Your assignment —
Make the copy match the entries below exactly, with no pictures carried over.

Data records:
════
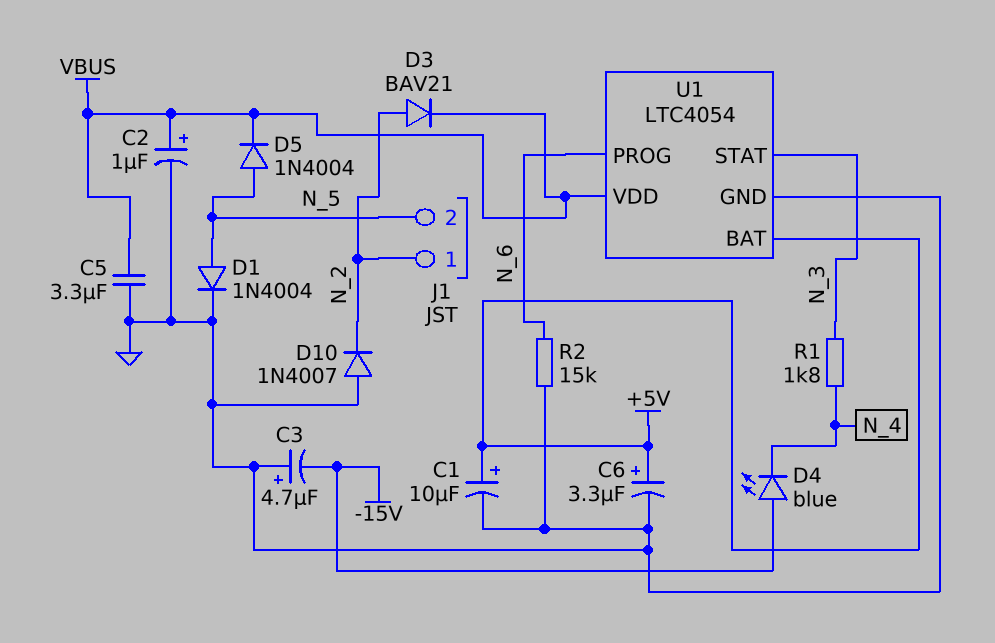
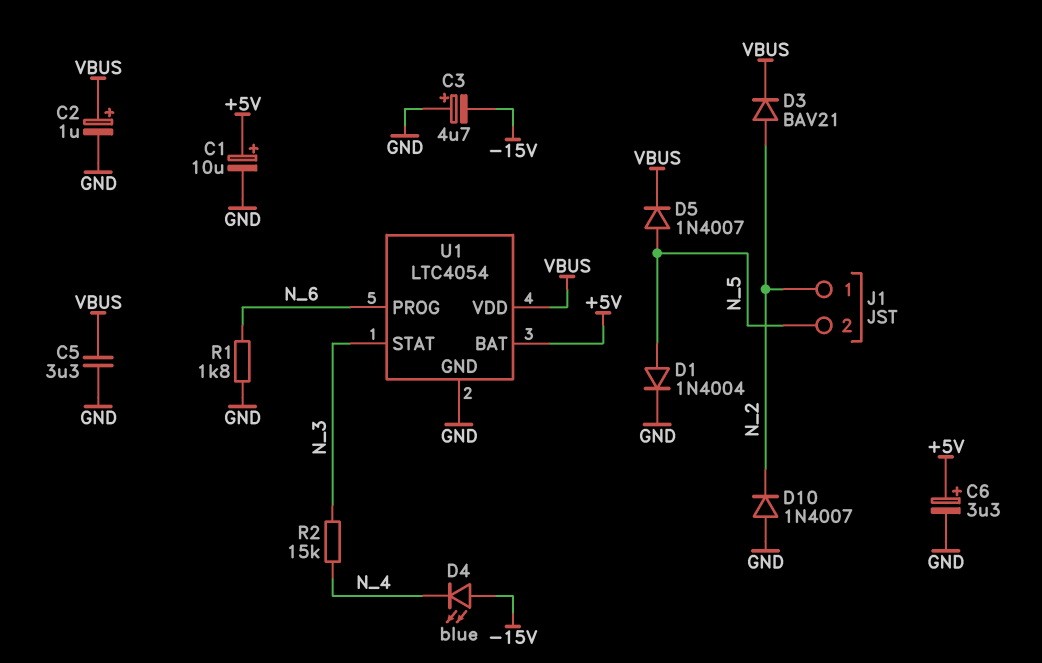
D5: diode 1N4004 (A N_5, K VBUS) -> diode 1N4007 (A N_5, K VBUS)
R1: 1.8k (N_3, N_4) -> 1.8k (GND, N_6)
R2: 15k (GND, N_6) -> 15k (N_3, N_4)

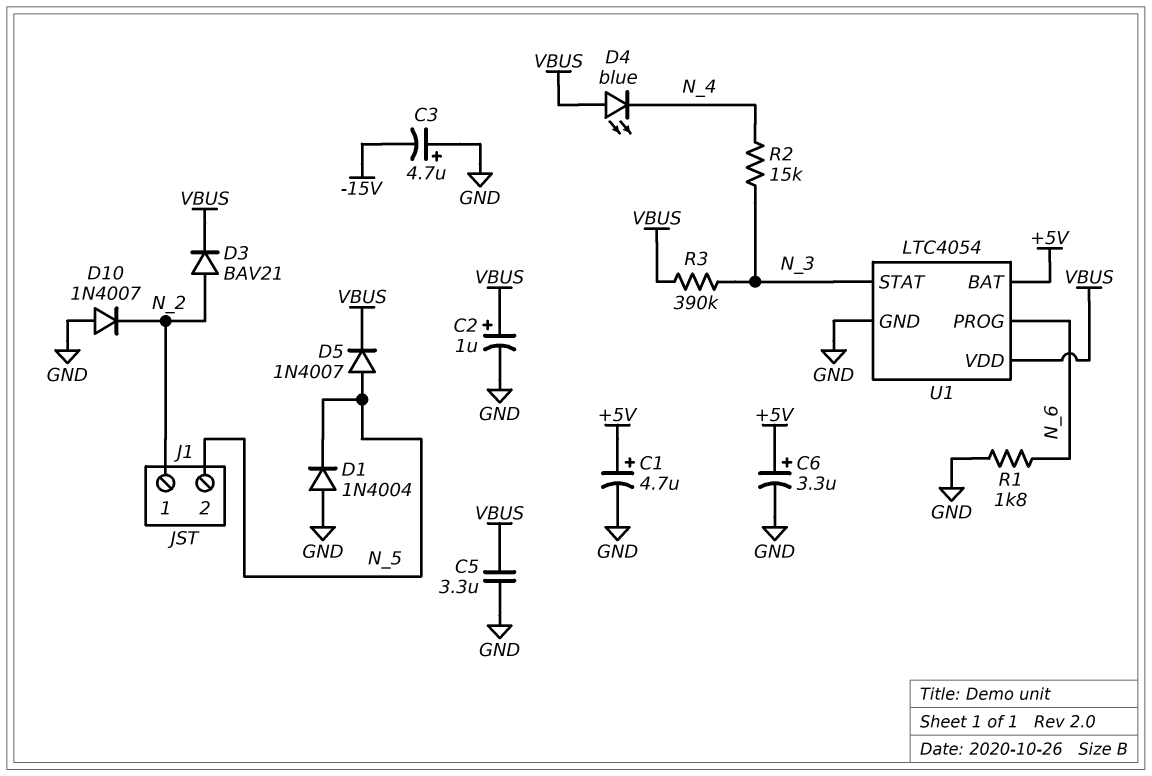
C1: 10uF (plus +5V, minus GND) -> 4.7uF (plus +5V, minus GND)
D1: diode 1N4004 (A N_5, K GND) -> diode 1N4004 (A GND, K N_5)
D4: LED blue (A -15V, K N_4) -> LED blue (A VBUS, K N_4)
R3: none -> 390k (N_3, VBUS)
════
Problem solution —
D5: diode 1N4004 (A N_5, K VBUS) -> diode 1N4007 (A N_5, K VBUS)
R1: 1.8k (N_3, N_4) -> 1.8k (GND, N_6)
R2: 15k (GND, N_6) -> 15k (N_3, N_4)

C1: 10uF (plus +5V, minus GND) -> 4.7uF (plus +5V, minus GND)
D1: diode 1N4004 (A N_5, K GND) -> diode 1N4004 (A GND, K N_5)
D4: LED blue (A -15V, K N_4) -> LED blue (A VBUS, K N_4)
R3: none -> 390k (N_3, VBUS)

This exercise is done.